## WHAT YOU SHOULD DO
Repeat each entry exactly and drop the pictures.
(DATA SUPPLIED)
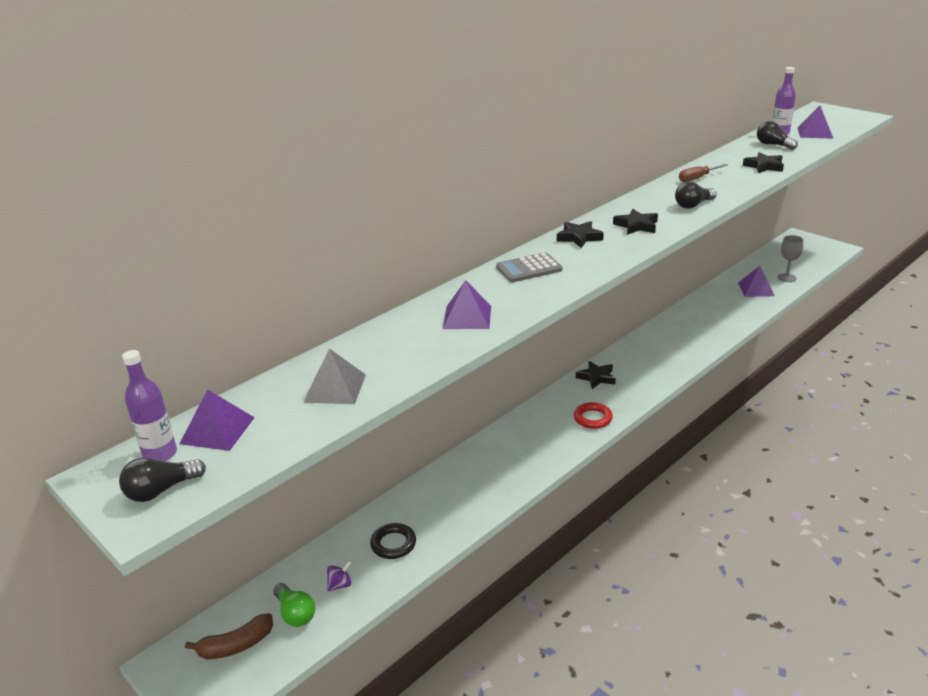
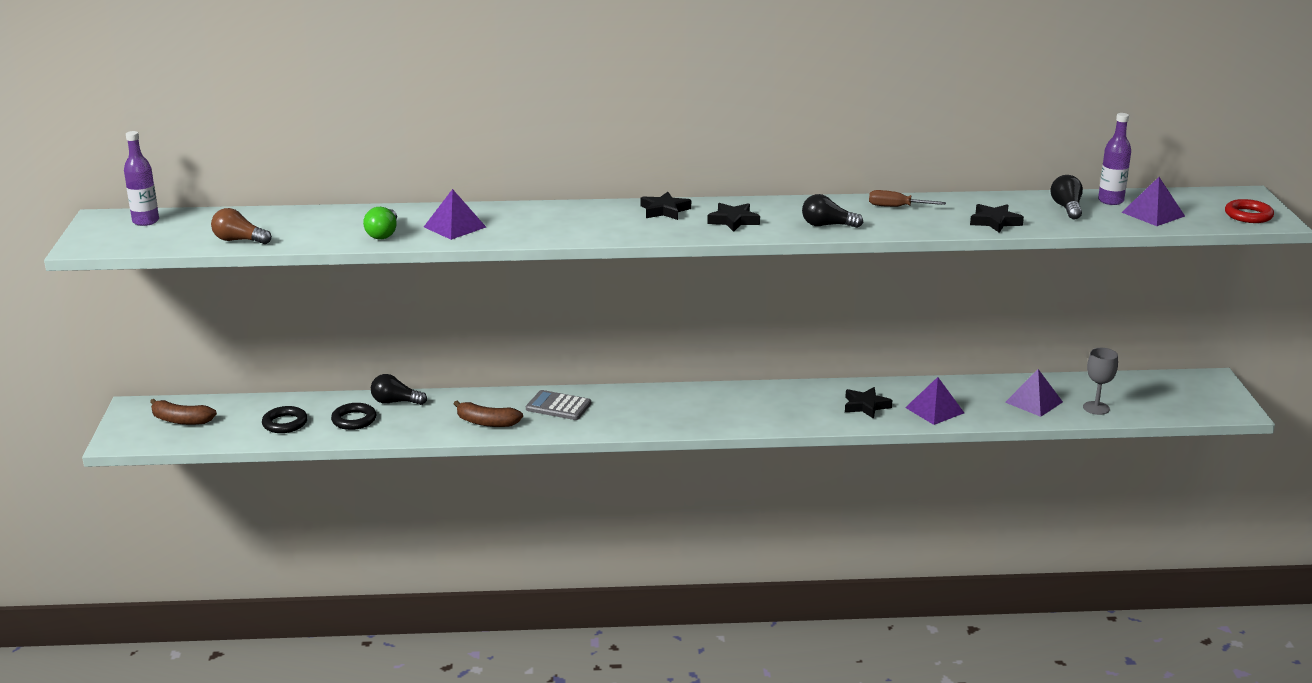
camera: 40 degrees right, 5 degrees down
(161, 490) = (115, 238): black light bulb -> black light bulb (395, 402)
(217, 430) = (192, 223): purple pyramid -> purple pyramid (934, 410)
(295, 613) = (236, 423): green light bulb -> green light bulb (383, 234)
(306, 423) = (239, 240): none -> brown light bulb
(335, 388) = (291, 230): grey pyramid -> none
(340, 585) = (285, 423): purple spinning top -> black ring
(496, 483) = (486, 422): none -> brown banana
(529, 269) = (571, 215): grey calculator -> grey calculator (558, 406)
(593, 418) = (644, 421): red ring -> red ring (1248, 215)
(596, 377) = (709, 395): black star -> black star (866, 406)

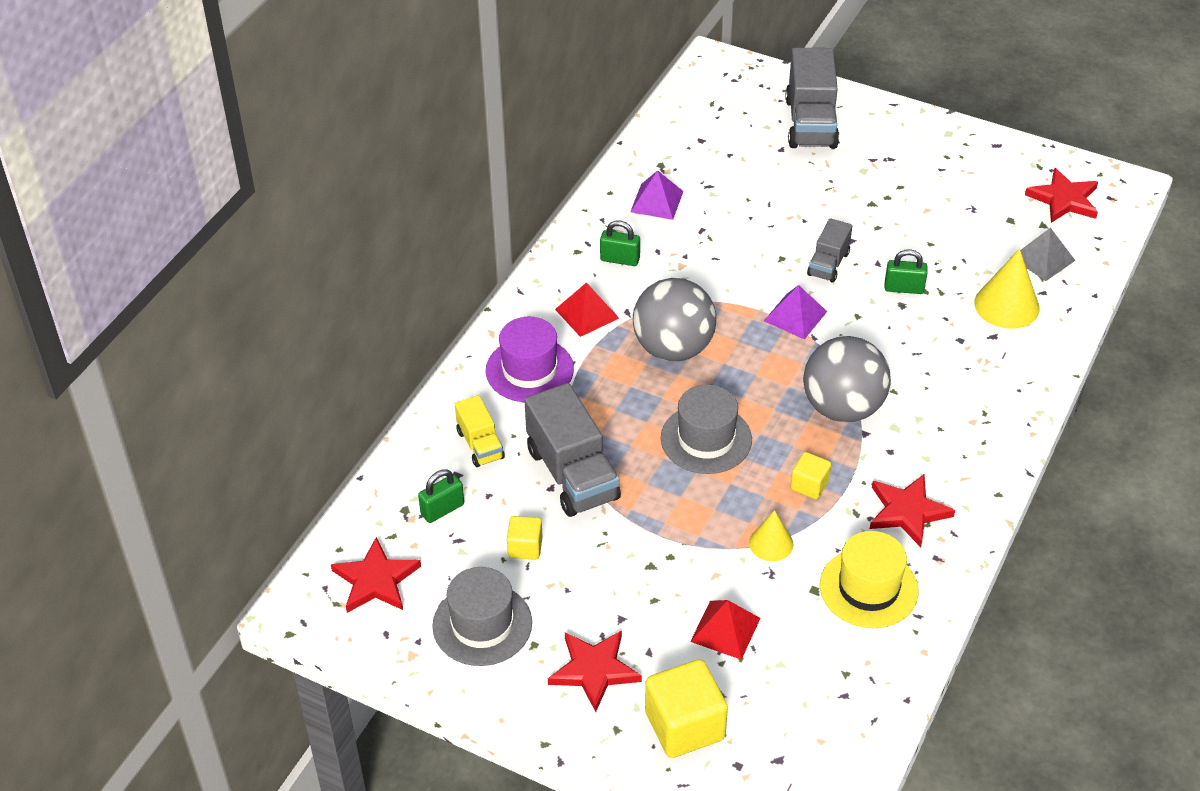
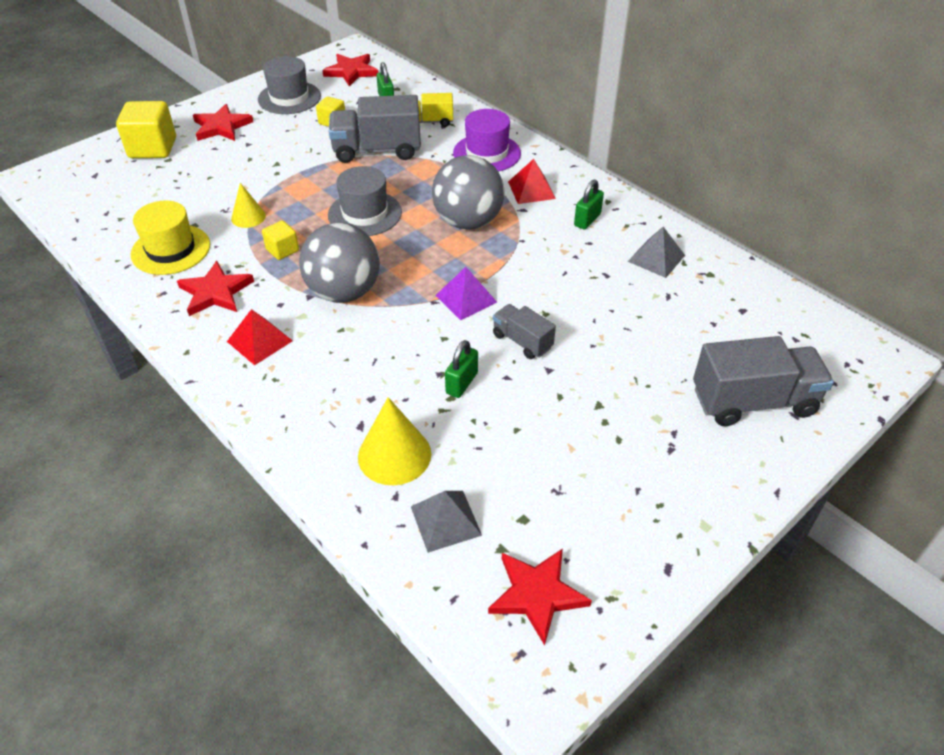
camera: 110 degrees right, 0 degrees up
(656, 201) = (656, 258): purple pyramid -> grey pyramid
(725, 629) = (201, 179): red pyramid -> red pyramid (259, 341)
(811, 123) = (753, 401): grey truck -> grey truck turned 150 degrees clockwise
(End DATA SUPPLIED)
## TASK OUTPUT
camera: 40 degrees right, 5 degrees down
(161, 490) = (115, 238): black light bulb -> black light bulb (395, 402)
(217, 430) = (192, 223): purple pyramid -> purple pyramid (934, 410)
(295, 613) = (236, 423): green light bulb -> green light bulb (383, 234)
(306, 423) = (239, 240): none -> brown light bulb
(335, 388) = (291, 230): grey pyramid -> none
(340, 585) = (285, 423): purple spinning top -> black ring
(496, 483) = (486, 422): none -> brown banana
(529, 269) = (571, 215): grey calculator -> grey calculator (558, 406)
(593, 418) = (644, 421): red ring -> red ring (1248, 215)
(596, 377) = (709, 395): black star -> black star (866, 406)

camera: 110 degrees right, 0 degrees up
(656, 201) = (656, 258): purple pyramid -> grey pyramid
(725, 629) = (201, 179): red pyramid -> red pyramid (259, 341)
(811, 123) = (753, 401): grey truck -> grey truck turned 150 degrees clockwise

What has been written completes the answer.